### WHAT IS BEING ASKED
How many lines in the material below contain the string "major"? Reply with the number alone.

### TASK MATERIAL
---

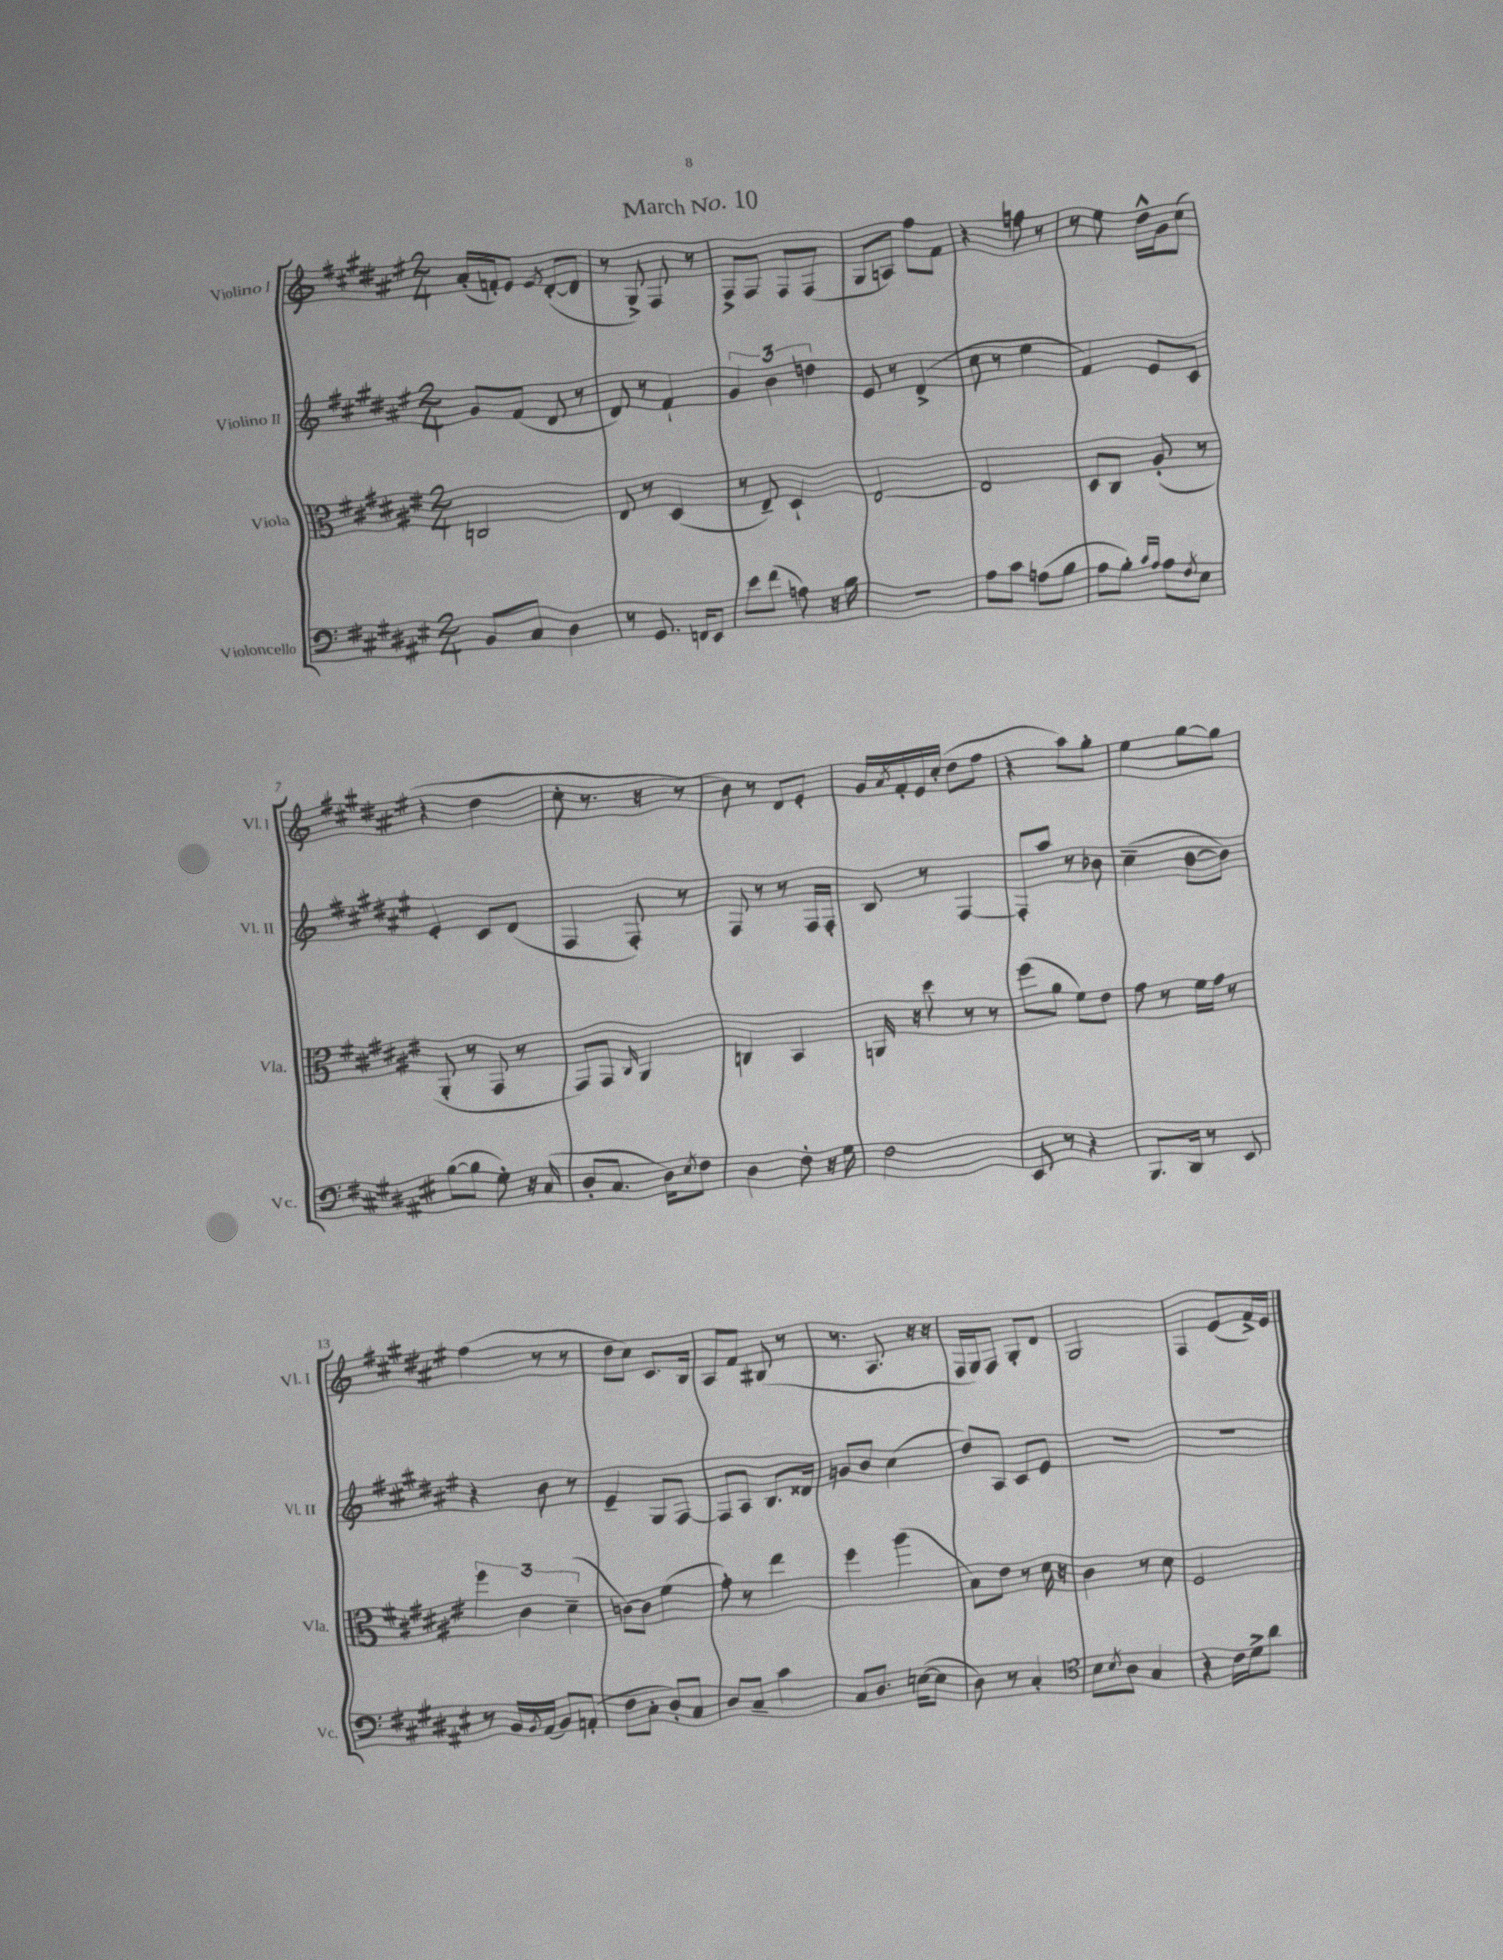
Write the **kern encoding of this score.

**kern	**kern	**kern	**kern
*part4	*part3	*part2	*part1
*staff4	*staff3	*staff2	*staff1
*I"Violoncello	*I"Viola	*I"Violino II	*I"Violino I
*I'Vc.	*I'Vla.	*I'Vl. II	*I'Vl. I
*clefF4	*clefC3	*clefG2	*clefG2
*k[f#c#g#d#a#e#]	*k[f#c#g#d#a#e#]	*k[f#c#g#d#a#e#]	*k[f#c#g#d#a#e#]
*M2/4	*M2/4	*M2/4	*M2/4
=1	=1	=1	=1
8BB/L	2Cn/	8g#/L	(16a#'/LL
.	.	.	16fn'/J)
8C#/J	.	(8f#/J	8e#/J
.	.	.	8qe#/
4D#\	.	8d#/	([8d#'/L
.	.	8r	8d#/J]
=2	=2	=2	=2
8r	8E#/	8d#/)	8r
8.GG#/	8r	8r	8G#^/)
.	(4D#/	4f#`/	8F#/
16FFn/KL	.	.	.
8EE#/J	.	.	8r
=3	=3	=3	=3
8e#\L	8r	6g#/	8F#^/L
(8f#\J	8E#~/)	.	8F#/J
.	.	6b\	.
8An\)	4D#`/	.	8F#/L
.	.	6ddn\	.
16r	.	.	(8F#/J
16B\	.	.	.
=4	=4	=4	=4
2r	[2E#/	8e#/	8G#/L
.	.	8r	8An/J)
.	.	(4d#^/	8ff#\L
.	.	.	8f#\J
=5	=5	=5	=5
8A#\L	2E#/]	8cc#\	4r
8c#\J	.	8r	.
(8An\L	.	4ee#\	8ffn\
8B\J	.	.	8r
=6	=6	=6	=6
8A#\L	8D#/L	4f#/)	8r
8B'\J)	8C#/J	.	8ee#\
16qqc#/LL	.	.	.
16qqA#/JJ	.	.	.
8A#\L	(8A#'/	8e#/L	16dd#^^\LL
.	.	.	16g#\J
8qF#/	.	.	.
8E#\J	8r	8c#/J	(8cc#\J
!!LO:LB:g=z
=7	=7	=7	=7
([8B\L	8AA#'/	4e#'/	4r
8B\J]	8r	.	.
8G#'\)	8GG#/	8c#/L	4dd#\
16r	8r	(8d#/J	.
(16C#/	.	.	.
=8	=8	=8	=8
8D#'/L	8GG#/L)	4F#/	8cc#'\
8.C#/J	8GG#/J	.	8.r
.	16qqC#/	.	.
.	4AA#/	8F#'/)	.
16D#\KL)	.	.	16r
8qE#/	.	.	.
8F#\J	.	8r	8r
=9	=9	=9	=9
4D#\	4Cn/	8F#/	8b\)
.	.	8r	8r
8F#'\	4BB/	8r	8d#/L
16r	.	16F#/LL	8e#'/J
16G#\	.	16F#'/JJ	.
=10	=10	=10	=10
2F#\	16AAn/	8B/	16g#/LL
.	.	.	8qa#/
.	16r	.	16f#'/
.	8dd#\	8r	16e#/
.	.	.	(16cc#'/JJ
.	8r	[4F#/	8dd#\L
.	8r	.	8ff#\J
=11	=11	=11	=11
8EE#/	(8ff#\L	8F#'/L]	4r
8r	8a#\J	8aa#/J	.
4r	8f#\L)	8r	8aa#\L)
.	8e#\J	8b-X\	8gg#'\J
=12	=12	=12	=12
8.BBB/L	8g#\	(4cc#~\	4ee#\
.	8r	.	.
16DD#/Jk	.	.	.
8r	16f#\LL	[8b\L	[8gg#\L
.	16g#\JJ	.	.
8EE#/	8r	8b\J])	8gg#\J]
!!LO:LB:g=z
=13	=13	=13	=13
8r	6ff#\	4r	(4ff#\
16BB/LL	.	.	.
.	6c#\	.	.
8qBB/	.	.	.
(16AA#/JJ	.	.	.
8BB/L)	.	8b\	8r
.	(6d#~\	.	.
(8AAn'/J	.	8r	8r
=14	=14	=14	=14
8F#\L	[8cn\L)	4e#~/	8dd#\L
8C#'\J	8c\J]	.	8cc#\J)
8D#'/L)	(4f#\	8G#/L	8.c#/L
8C#/J	.	[8F#/J	.
.	.	.	16B/Jk
=15	=15	=15	=15
8D#/L	8g#'\)	8F#/L]	8A#/L
8C#~/J	8r	8A#/J	8f#/J
4c#\	4ee#\	8.B/L	(8B#X/
.	.	.	8r
.	.	16d##X/Jk	.
=16	=16	=16	=16
8C#/L	4ff#\	8gn/L	8.r
8.D#/J	.	8b/J	.
.	.	.	8.A#/
.	(4aa#\	(4cc#\	.
([16En\KL	.	.	.
8E\J]	.	.	16r
.	.	.	16r
=17	=17	=17	=17
8D#\)	8B\L)	8dd#/L)	16F#/LL
.	.	.	16G#/J)
8r	8e#\J	8A#/J	8F#/J
4C#'/	8r	8c#/L	8G#'/L
.	16d#\	8e#/J	8d#/J
.	16r	.	.
=18	=18	=18	=18
*clefC4	*	*	*
8B\L	4c#\	2r	2G#/
8qB/	.	.	.
8A#\J	.	.	.
4G#/	8r	.	.
.	8d#\	.	.
=19	=19	=19	=19
4r	2F#/	2r	4F#/
16c#\LL	.	.	(8e#/L
16d#^\J	.	.	.
8a#\J	.	.	16f#^/L)
.	.	.	16e#/JJ
==	==	==	==
*-	*-	*-	*-
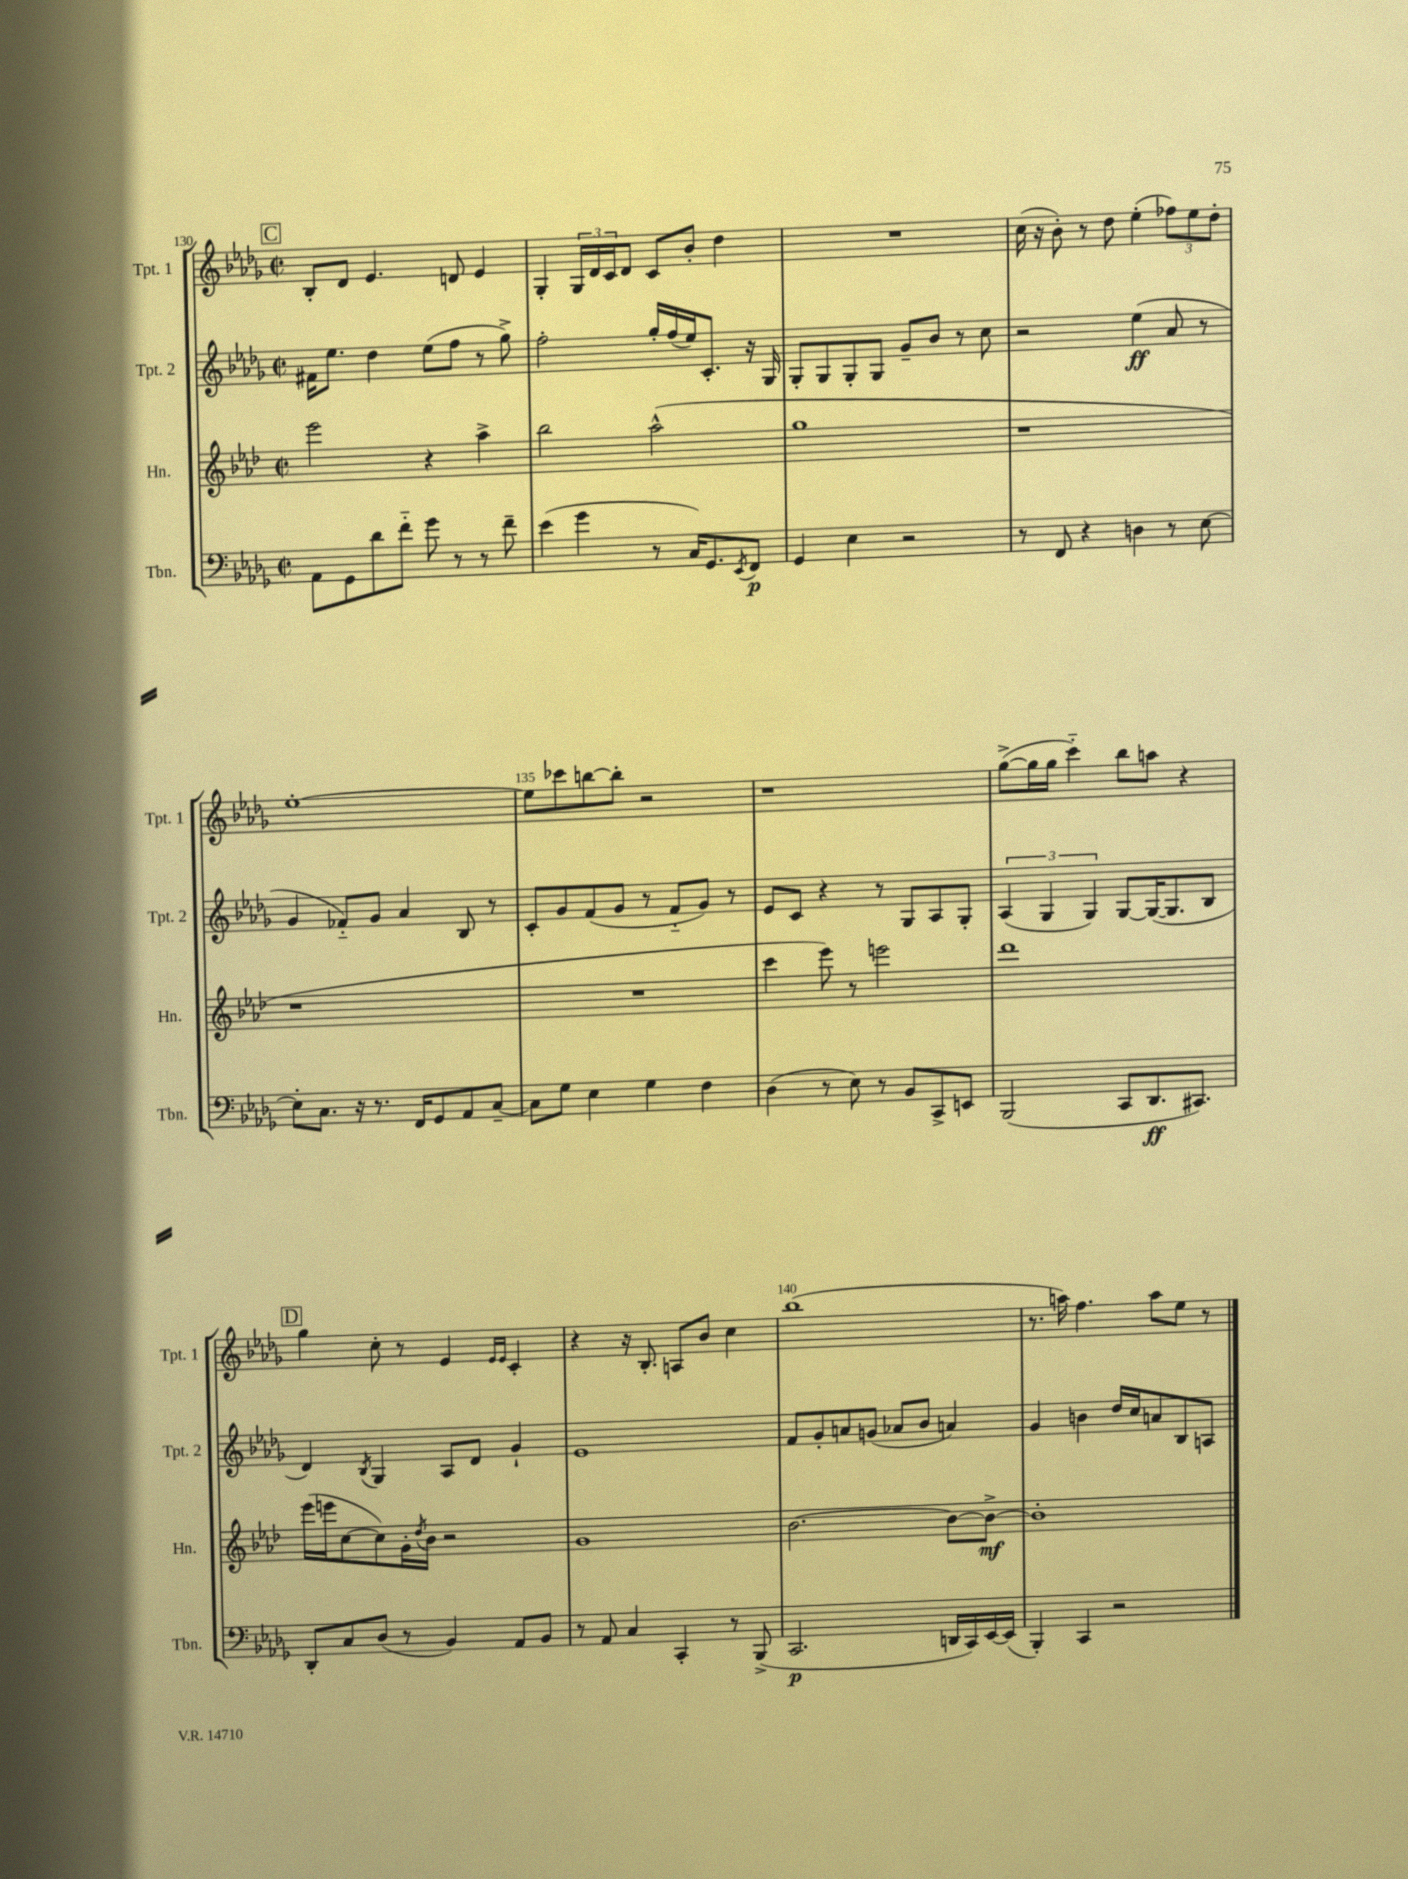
<<
\new StaffGroup <<
\new Staff = "s0" \with { instrumentName = "Tpt. 1" shortInstrumentName = "Tpt. 1" } {
    \clef treble \key des \major \defaultTimeSignature \time 2/2
    \mark \markup { \box "C" } bes8-. des'8 ees'4. d'8 ees'4 |
    ges4-. \tuplet 3/2 { ges16 des'16 c'16 } des'8 c'8 bes'8-. des''4 |
    R1 |
    c''16( r16 bes'8-.) r8 des''8 ees''4-.( \tuplet 3/2 { fes''8) ees''8 des''8-. } |
    ees''1~-. |
    ees''8 ces'''8 b''8~ b''8-. r2 |
    r1 |
    ges''8~->( ges''16 ges''16 c'''4-_) bes''8 a''8 r4 |
    \mark \markup { \box "D" } ges''4 c''8-. r8 ees'4 \grace { ees'16 ees'16 } c'4-. |
    r4 r16 bes8.-. a8 bes'8 c''4 |
    bes''1( |
    r8. a''16) f''4. a''8 ees''8 r8 \bar "|." |
}
\new Staff = "s1" \with { instrumentName = "Tpt. 2" shortInstrumentName = "Tpt. 2" } {
    \clef treble \key des \major \defaultTimeSignature \time 2/2
    \mark \markup { \box "C" } fis'16 ees''8. des''4 ees''8( f''8 r8 ges''8->) |
    f''2-. ges''16-. f''16( ees''16) c'8.-. r16 ges16 |
    ges8-. ges8 ges8-. ges8 ges'8-- bes'8 r8 c''8 |
    r2 ees''4\ff( aes'8 r8 |
    ges'4 fes'8-_) ges'8 aes'4 bes8 r8 |
    c'8-. ges'8 f'8( ges'8 r8 f'8-_ ges'8) r8 |
    ees'8 c'8 r4 r8 ges8 aes8 ges8-. |
    \tuplet 3/2 { aes4( ges4 ges4) } ges8~ ges16~( ges8. bes8 |
    \mark \markup { \box "D" } des'4) \acciaccatura { bes8 } ges4 aes8 des'8 ges'4-! |
    ees'1 |
    f'8 ges'8-. a'8 g'8( aes'8 bes'8 a'4) |
    ges'4 b'4 des''16 c''16 a'8 bes8 a8 \bar "|." |
}
\new Staff = "s2" \with { instrumentName = "Hn." shortInstrumentName = "Hn." } {
    \clef treble \key aes \major \defaultTimeSignature \time 2/2
    \mark \markup { \box "C" } ees'''2 r4 aes''4-> |
    bes''2 aes''2-^( |
    g''1 |
    r1 |
    r1 |
    R1 |
    c'''4 ees'''8) r8 e'''2 |
    des'''1 |
    \mark \markup { \box "D" } ees'''16( e'''16 c''8~ c''8) g'16-. \acciaccatura { des''8 } bes'16 r2 |
    g'1 |
    bes'2.~ bes'8~ bes'8~->\mf |
    bes'1-. \bar "|." |
}
\new Staff = "s3" \with { instrumentName = "Tbn." shortInstrumentName = "Tbn." } {
    \clef bass \key des \major \defaultTimeSignature \time 2/2
    \mark \markup { \box "C" } aes,8 ges,8 des'8 f'8-_ ges'8 r8 r8 f'8-- |
    ees'4( ges'4 r8 c16) ges,8. \acciaccatura { ees,8 } f,8\p |
    ges,4 ees4 r2 |
    r8 f,8 r4 d4 r8 ees8~ |
    ees8-. c8. r16 r8. f,16 ges,8 aes,8 c8~-- |
    c8 ges8 ees4 ges4 f4 |
    des4( r8 ees8) r8 bes,8 c,8-> e,8 |
    bes,,2( c,8 des,8.\ff cis,8.) |
    \mark \markup { \box "D" } des,8-. c8 des8( r8 bes,4) aes,8 bes,8 |
    r8 aes,8 c4 c,4-. r8 bes,,8->( |
    c,2.\p d,16 c,16) ees,16~ ees,16( |
    bes,,4-.) c,4 r2 \bar "|." |
}
>>
>>
\layout { \context { \Score currentBarNumber = #130 \override BarNumber.break-visibility = ##(#f #t #t) barNumberVisibility = #(every-nth-bar-number-visible 5) } }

---

### SOLUTION BELOW
4